• **Exercise goal**: With nothing left out, repeat every entry exactly.

[Data items]

────

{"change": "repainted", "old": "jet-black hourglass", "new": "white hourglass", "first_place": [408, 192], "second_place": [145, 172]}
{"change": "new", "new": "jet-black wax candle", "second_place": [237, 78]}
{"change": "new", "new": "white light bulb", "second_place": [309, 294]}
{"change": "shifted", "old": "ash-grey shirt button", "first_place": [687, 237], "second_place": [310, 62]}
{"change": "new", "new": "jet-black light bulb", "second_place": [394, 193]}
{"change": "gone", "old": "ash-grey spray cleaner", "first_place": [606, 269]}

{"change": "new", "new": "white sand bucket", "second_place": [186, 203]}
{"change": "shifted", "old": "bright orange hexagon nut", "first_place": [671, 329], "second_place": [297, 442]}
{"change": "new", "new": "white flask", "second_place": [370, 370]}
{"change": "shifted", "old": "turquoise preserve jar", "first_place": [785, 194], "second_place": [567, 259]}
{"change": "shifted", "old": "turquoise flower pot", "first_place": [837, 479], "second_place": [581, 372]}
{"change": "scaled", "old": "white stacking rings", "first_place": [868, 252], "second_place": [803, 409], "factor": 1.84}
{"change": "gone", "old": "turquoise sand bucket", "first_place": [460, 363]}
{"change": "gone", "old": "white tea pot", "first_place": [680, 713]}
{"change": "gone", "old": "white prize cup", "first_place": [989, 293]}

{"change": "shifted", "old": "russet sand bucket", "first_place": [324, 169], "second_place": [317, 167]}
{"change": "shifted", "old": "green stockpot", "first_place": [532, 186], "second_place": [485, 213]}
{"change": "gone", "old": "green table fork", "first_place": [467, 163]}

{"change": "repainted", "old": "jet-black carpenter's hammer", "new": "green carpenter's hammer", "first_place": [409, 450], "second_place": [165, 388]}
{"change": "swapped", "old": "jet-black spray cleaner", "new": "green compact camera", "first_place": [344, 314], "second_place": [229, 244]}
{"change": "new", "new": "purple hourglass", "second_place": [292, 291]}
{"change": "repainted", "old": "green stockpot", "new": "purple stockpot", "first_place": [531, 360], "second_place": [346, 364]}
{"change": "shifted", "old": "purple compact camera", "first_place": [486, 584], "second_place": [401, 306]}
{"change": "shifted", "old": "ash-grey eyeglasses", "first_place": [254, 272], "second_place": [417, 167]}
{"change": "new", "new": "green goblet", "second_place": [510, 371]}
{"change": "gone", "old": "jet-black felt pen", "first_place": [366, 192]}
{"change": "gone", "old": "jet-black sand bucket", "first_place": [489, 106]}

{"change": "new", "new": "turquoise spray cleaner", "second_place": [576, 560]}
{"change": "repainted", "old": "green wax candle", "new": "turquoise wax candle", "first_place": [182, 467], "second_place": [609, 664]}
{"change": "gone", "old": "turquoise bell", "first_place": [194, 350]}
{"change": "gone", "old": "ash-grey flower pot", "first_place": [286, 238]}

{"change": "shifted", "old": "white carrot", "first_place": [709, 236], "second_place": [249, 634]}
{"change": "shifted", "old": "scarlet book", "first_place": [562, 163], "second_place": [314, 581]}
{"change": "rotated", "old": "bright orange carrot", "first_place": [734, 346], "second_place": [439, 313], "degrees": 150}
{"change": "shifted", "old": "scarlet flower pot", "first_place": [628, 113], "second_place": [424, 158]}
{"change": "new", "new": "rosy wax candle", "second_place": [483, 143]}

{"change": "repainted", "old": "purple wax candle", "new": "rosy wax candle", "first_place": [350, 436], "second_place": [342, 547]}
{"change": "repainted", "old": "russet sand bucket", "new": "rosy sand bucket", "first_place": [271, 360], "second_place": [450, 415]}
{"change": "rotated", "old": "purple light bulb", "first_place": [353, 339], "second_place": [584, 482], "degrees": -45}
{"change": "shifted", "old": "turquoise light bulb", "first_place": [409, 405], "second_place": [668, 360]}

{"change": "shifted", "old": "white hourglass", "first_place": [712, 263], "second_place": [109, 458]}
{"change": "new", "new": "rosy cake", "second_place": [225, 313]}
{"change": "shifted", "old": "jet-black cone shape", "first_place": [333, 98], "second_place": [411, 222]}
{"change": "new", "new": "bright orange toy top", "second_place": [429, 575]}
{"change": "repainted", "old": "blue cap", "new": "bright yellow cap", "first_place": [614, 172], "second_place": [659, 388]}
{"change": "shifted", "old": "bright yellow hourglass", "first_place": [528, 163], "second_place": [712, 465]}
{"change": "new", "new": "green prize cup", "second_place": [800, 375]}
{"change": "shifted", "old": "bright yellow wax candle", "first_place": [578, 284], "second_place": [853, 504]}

────

• **Output for this exercise**:
{"change": "repainted", "old": "jet-black hourglass", "new": "white hourglass", "first_place": [408, 192], "second_place": [145, 172]}
{"change": "new", "new": "jet-black wax candle", "second_place": [237, 78]}
{"change": "new", "new": "white light bulb", "second_place": [309, 294]}
{"change": "shifted", "old": "ash-grey shirt button", "first_place": [687, 237], "second_place": [310, 62]}
{"change": "new", "new": "jet-black light bulb", "second_place": [394, 193]}
{"change": "gone", "old": "ash-grey spray cleaner", "first_place": [606, 269]}

{"change": "new", "new": "white sand bucket", "second_place": [186, 203]}
{"change": "shifted", "old": "bright orange hexagon nut", "first_place": [671, 329], "second_place": [297, 442]}
{"change": "new", "new": "white flask", "second_place": [370, 370]}
{"change": "shifted", "old": "turquoise preserve jar", "first_place": [785, 194], "second_place": [567, 259]}
{"change": "shifted", "old": "turquoise flower pot", "first_place": [837, 479], "second_place": [581, 372]}
{"change": "scaled", "old": "white stacking rings", "first_place": [868, 252], "second_place": [803, 409], "factor": 1.84}
{"change": "gone", "old": "turquoise sand bucket", "first_place": [460, 363]}
{"change": "gone", "old": "white tea pot", "first_place": [680, 713]}
{"change": "gone", "old": "white prize cup", "first_place": [989, 293]}

{"change": "shifted", "old": "russet sand bucket", "first_place": [324, 169], "second_place": [317, 167]}
{"change": "shifted", "old": "green stockpot", "first_place": [532, 186], "second_place": [485, 213]}
{"change": "gone", "old": "green table fork", "first_place": [467, 163]}

{"change": "repainted", "old": "jet-black carpenter's hammer", "new": "green carpenter's hammer", "first_place": [409, 450], "second_place": [165, 388]}
{"change": "swapped", "old": "jet-black spray cleaner", "new": "green compact camera", "first_place": [344, 314], "second_place": [229, 244]}
{"change": "new", "new": "purple hourglass", "second_place": [292, 291]}
{"change": "repainted", "old": "green stockpot", "new": "purple stockpot", "first_place": [531, 360], "second_place": [346, 364]}
{"change": "shifted", "old": "purple compact camera", "first_place": [486, 584], "second_place": [401, 306]}
{"change": "shifted", "old": "ash-grey eyeglasses", "first_place": [254, 272], "second_place": [417, 167]}
{"change": "new", "new": "green goblet", "second_place": [510, 371]}
{"change": "gone", "old": "jet-black felt pen", "first_place": [366, 192]}
{"change": "gone", "old": "jet-black sand bucket", "first_place": [489, 106]}

{"change": "new", "new": "turquoise spray cleaner", "second_place": [576, 560]}
{"change": "repainted", "old": "green wax candle", "new": "turquoise wax candle", "first_place": [182, 467], "second_place": [609, 664]}
{"change": "gone", "old": "turquoise bell", "first_place": [194, 350]}
{"change": "gone", "old": "ash-grey flower pot", "first_place": [286, 238]}

{"change": "shifted", "old": "white carrot", "first_place": [709, 236], "second_place": [249, 634]}
{"change": "shifted", "old": "scarlet book", "first_place": [562, 163], "second_place": [314, 581]}
{"change": "rotated", "old": "bright orange carrot", "first_place": [734, 346], "second_place": [439, 313], "degrees": 150}
{"change": "shifted", "old": "scarlet flower pot", "first_place": [628, 113], "second_place": [424, 158]}
{"change": "new", "new": "rosy wax candle", "second_place": [483, 143]}

{"change": "repainted", "old": "purple wax candle", "new": "rosy wax candle", "first_place": [350, 436], "second_place": [342, 547]}
{"change": "repainted", "old": "russet sand bucket", "new": "rosy sand bucket", "first_place": [271, 360], "second_place": [450, 415]}
{"change": "rotated", "old": "purple light bulb", "first_place": [353, 339], "second_place": [584, 482], "degrees": -45}
{"change": "shifted", "old": "turquoise light bulb", "first_place": [409, 405], "second_place": [668, 360]}

{"change": "shifted", "old": "white hourglass", "first_place": [712, 263], "second_place": [109, 458]}
{"change": "new", "new": "rosy cake", "second_place": [225, 313]}
{"change": "shifted", "old": "jet-black cone shape", "first_place": [333, 98], "second_place": [411, 222]}
{"change": "new", "new": "bright orange toy top", "second_place": [429, 575]}
{"change": "repainted", "old": "blue cap", "new": "bright yellow cap", "first_place": [614, 172], "second_place": [659, 388]}
{"change": "shifted", "old": "bright yellow hourglass", "first_place": [528, 163], "second_place": [712, 465]}
{"change": "new", "new": "green prize cup", "second_place": [800, 375]}
{"change": "shifted", "old": "bright yellow wax candle", "first_place": [578, 284], "second_place": [853, 504]}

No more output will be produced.